| Problem statement |
Search the entries for lines that contain the word "semicircle", and report each one found.

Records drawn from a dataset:

————

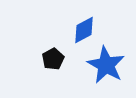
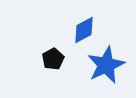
blue star: rotated 18 degrees clockwise
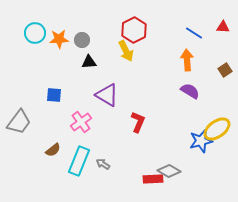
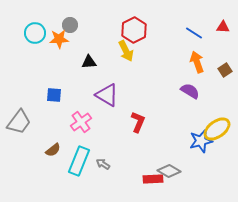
gray circle: moved 12 px left, 15 px up
orange arrow: moved 10 px right, 2 px down; rotated 15 degrees counterclockwise
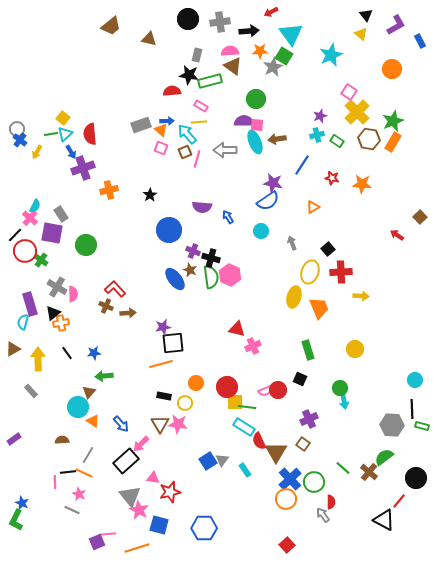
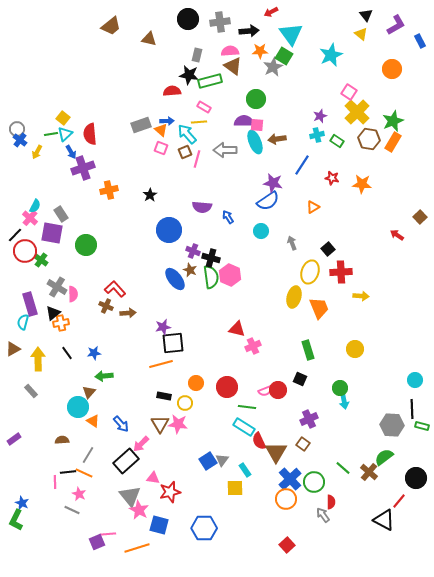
pink rectangle at (201, 106): moved 3 px right, 1 px down
yellow square at (235, 402): moved 86 px down
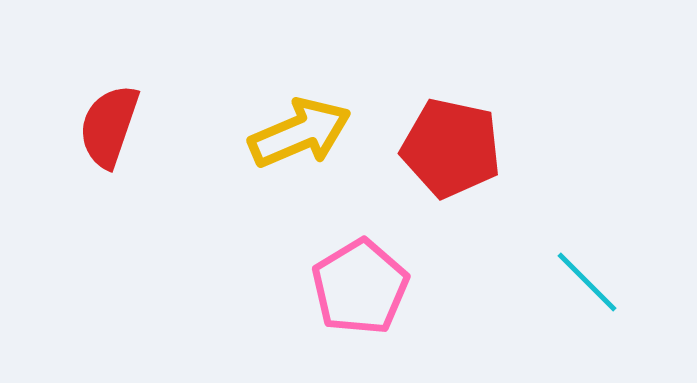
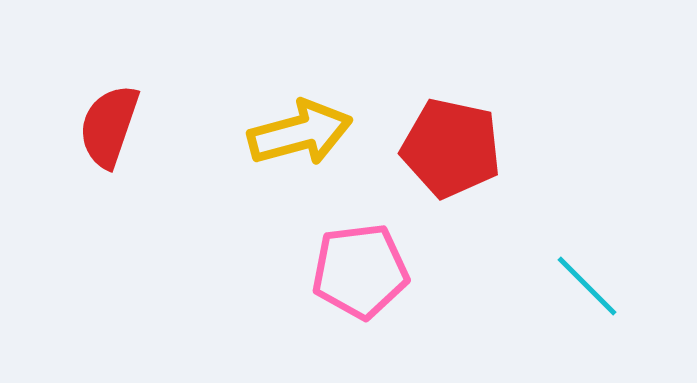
yellow arrow: rotated 8 degrees clockwise
cyan line: moved 4 px down
pink pentagon: moved 16 px up; rotated 24 degrees clockwise
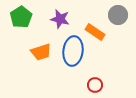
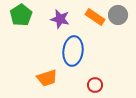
green pentagon: moved 2 px up
orange rectangle: moved 15 px up
orange trapezoid: moved 6 px right, 26 px down
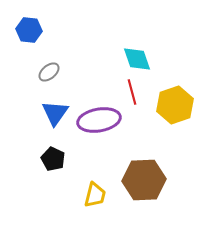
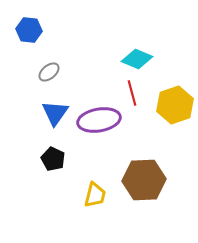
cyan diamond: rotated 48 degrees counterclockwise
red line: moved 1 px down
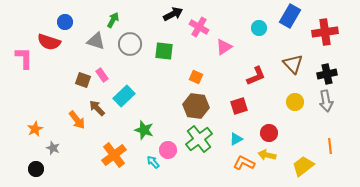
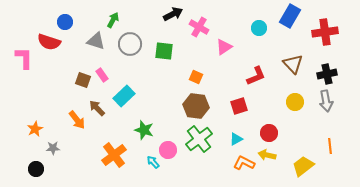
gray star: rotated 24 degrees counterclockwise
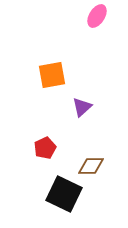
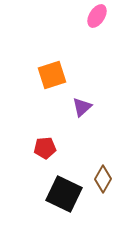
orange square: rotated 8 degrees counterclockwise
red pentagon: rotated 20 degrees clockwise
brown diamond: moved 12 px right, 13 px down; rotated 60 degrees counterclockwise
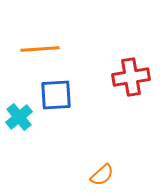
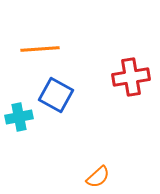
blue square: rotated 32 degrees clockwise
cyan cross: rotated 28 degrees clockwise
orange semicircle: moved 4 px left, 2 px down
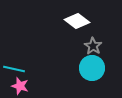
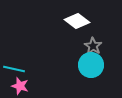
cyan circle: moved 1 px left, 3 px up
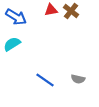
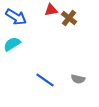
brown cross: moved 2 px left, 7 px down
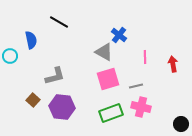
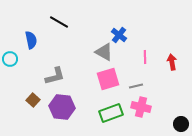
cyan circle: moved 3 px down
red arrow: moved 1 px left, 2 px up
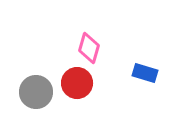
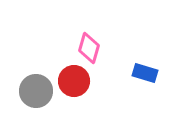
red circle: moved 3 px left, 2 px up
gray circle: moved 1 px up
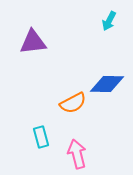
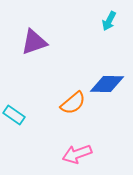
purple triangle: moved 1 px right; rotated 12 degrees counterclockwise
orange semicircle: rotated 12 degrees counterclockwise
cyan rectangle: moved 27 px left, 22 px up; rotated 40 degrees counterclockwise
pink arrow: rotated 96 degrees counterclockwise
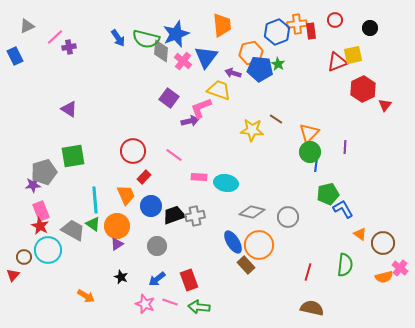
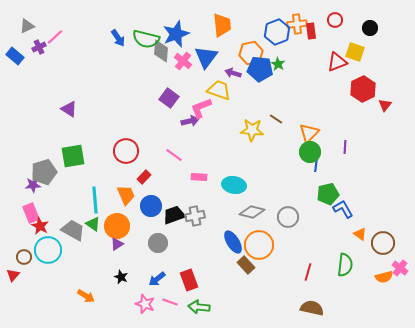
purple cross at (69, 47): moved 30 px left; rotated 16 degrees counterclockwise
yellow square at (353, 55): moved 2 px right, 3 px up; rotated 30 degrees clockwise
blue rectangle at (15, 56): rotated 24 degrees counterclockwise
red circle at (133, 151): moved 7 px left
cyan ellipse at (226, 183): moved 8 px right, 2 px down
pink rectangle at (41, 211): moved 10 px left, 2 px down
gray circle at (157, 246): moved 1 px right, 3 px up
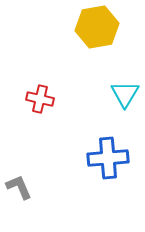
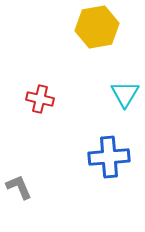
blue cross: moved 1 px right, 1 px up
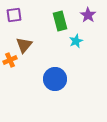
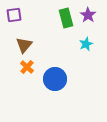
green rectangle: moved 6 px right, 3 px up
cyan star: moved 10 px right, 3 px down
orange cross: moved 17 px right, 7 px down; rotated 24 degrees counterclockwise
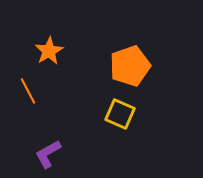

————

| Expected answer |
orange semicircle: moved 4 px left, 2 px down
orange semicircle: rotated 12 degrees counterclockwise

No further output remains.